--- Provided information ---

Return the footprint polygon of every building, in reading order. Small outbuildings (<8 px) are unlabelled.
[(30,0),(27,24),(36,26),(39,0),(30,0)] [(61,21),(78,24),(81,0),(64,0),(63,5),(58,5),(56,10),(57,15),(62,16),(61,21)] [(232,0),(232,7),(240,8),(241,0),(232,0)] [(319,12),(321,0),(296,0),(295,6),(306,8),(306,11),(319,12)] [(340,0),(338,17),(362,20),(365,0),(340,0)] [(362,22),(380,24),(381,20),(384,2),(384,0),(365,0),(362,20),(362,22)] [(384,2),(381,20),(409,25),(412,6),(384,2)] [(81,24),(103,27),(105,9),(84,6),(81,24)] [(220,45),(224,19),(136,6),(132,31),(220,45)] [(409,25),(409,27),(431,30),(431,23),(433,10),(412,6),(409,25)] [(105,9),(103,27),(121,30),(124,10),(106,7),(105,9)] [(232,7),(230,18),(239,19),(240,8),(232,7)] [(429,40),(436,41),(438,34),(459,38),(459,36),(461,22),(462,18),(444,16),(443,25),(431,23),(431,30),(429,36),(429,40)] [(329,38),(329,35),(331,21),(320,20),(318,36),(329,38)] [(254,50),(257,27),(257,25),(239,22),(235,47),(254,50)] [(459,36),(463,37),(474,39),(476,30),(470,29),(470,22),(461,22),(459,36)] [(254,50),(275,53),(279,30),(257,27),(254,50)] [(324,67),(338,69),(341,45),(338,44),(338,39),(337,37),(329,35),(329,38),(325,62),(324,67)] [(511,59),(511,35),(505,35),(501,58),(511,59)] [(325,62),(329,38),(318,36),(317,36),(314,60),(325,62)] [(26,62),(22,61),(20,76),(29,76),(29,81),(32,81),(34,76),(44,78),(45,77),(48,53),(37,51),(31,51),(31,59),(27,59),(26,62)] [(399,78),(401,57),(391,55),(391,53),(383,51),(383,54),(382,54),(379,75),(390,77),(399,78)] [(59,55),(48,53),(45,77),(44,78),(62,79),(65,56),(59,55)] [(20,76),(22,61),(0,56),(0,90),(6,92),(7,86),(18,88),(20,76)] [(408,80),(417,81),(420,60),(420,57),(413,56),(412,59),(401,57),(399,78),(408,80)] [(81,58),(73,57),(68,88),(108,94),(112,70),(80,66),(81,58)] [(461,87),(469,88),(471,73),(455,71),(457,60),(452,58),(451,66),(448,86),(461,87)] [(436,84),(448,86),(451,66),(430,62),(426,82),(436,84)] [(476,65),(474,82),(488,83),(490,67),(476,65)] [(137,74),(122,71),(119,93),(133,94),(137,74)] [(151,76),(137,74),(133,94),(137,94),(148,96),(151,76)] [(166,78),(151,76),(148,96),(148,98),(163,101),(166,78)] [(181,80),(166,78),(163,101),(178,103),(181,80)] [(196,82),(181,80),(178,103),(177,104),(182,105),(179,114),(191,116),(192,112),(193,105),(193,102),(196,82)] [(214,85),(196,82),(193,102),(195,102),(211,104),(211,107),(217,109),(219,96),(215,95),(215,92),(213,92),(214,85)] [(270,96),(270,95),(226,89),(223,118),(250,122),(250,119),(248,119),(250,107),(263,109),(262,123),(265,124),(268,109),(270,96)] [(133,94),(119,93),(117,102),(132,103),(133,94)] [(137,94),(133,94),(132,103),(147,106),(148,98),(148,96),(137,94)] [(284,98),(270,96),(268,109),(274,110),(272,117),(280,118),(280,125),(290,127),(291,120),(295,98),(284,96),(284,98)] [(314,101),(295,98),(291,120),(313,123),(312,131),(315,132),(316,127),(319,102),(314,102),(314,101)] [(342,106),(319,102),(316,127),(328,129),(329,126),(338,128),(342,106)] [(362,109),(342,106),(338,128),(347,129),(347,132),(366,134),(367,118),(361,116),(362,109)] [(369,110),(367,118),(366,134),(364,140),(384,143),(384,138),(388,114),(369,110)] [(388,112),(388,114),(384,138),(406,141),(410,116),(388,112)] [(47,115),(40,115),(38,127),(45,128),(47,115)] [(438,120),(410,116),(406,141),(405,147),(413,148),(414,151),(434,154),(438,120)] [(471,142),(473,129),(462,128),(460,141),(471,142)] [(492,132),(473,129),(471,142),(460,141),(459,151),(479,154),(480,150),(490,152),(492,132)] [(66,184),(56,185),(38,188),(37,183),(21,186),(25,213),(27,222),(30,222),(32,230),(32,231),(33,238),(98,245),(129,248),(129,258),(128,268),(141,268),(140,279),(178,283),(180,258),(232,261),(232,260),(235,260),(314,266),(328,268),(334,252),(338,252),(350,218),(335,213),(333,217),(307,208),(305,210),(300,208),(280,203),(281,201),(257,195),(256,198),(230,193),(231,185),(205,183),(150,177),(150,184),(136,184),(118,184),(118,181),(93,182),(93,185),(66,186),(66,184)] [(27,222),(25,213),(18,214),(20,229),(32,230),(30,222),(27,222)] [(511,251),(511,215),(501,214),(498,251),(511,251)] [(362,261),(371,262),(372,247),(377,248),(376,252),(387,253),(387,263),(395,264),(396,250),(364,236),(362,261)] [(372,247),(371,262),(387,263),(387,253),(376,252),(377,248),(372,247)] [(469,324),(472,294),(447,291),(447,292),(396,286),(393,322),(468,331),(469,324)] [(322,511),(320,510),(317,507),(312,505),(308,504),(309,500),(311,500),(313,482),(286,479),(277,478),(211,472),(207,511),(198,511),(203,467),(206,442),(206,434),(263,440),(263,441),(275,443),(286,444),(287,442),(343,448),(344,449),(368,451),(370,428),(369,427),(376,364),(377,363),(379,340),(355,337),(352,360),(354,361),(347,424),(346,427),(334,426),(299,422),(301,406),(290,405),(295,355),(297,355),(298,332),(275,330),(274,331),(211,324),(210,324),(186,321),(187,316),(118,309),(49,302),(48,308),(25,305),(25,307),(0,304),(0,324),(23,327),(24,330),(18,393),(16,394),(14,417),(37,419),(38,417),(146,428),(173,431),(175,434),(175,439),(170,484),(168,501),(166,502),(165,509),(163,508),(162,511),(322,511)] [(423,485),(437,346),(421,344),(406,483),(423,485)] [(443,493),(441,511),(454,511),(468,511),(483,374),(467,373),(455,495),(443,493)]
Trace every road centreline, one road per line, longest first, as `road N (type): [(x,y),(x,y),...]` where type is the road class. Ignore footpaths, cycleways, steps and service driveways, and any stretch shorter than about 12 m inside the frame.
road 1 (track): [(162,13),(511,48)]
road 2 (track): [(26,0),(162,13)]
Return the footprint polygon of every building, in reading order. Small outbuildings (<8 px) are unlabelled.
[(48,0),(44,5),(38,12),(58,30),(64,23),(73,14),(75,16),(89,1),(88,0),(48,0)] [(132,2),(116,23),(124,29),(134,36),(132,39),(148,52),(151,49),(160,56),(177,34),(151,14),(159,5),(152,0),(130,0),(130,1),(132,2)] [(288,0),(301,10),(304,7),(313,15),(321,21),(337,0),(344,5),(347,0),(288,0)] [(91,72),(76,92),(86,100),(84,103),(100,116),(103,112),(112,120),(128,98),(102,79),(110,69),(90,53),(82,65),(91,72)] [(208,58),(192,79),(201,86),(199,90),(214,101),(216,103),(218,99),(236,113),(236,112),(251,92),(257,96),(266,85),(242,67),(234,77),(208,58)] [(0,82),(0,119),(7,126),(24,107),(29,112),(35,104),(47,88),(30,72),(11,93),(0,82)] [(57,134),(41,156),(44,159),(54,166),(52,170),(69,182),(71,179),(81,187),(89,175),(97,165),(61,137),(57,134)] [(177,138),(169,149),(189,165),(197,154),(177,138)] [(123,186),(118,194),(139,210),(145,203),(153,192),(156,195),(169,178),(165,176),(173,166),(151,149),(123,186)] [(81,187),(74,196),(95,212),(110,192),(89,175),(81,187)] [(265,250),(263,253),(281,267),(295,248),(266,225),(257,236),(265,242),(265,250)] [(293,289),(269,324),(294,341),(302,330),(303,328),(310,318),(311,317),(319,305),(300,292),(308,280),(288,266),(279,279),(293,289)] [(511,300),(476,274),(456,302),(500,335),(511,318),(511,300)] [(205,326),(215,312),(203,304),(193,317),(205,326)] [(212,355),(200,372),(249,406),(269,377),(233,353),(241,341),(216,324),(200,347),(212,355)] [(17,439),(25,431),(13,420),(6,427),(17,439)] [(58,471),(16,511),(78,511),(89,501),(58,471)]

---

> [Your goal]: Identify every line in the records above that contains the word "track", treating case as significant, and copy each of those lines.

> [Solution below]:
road 1 (track): [(162,13),(511,48)]
road 2 (track): [(26,0),(162,13)]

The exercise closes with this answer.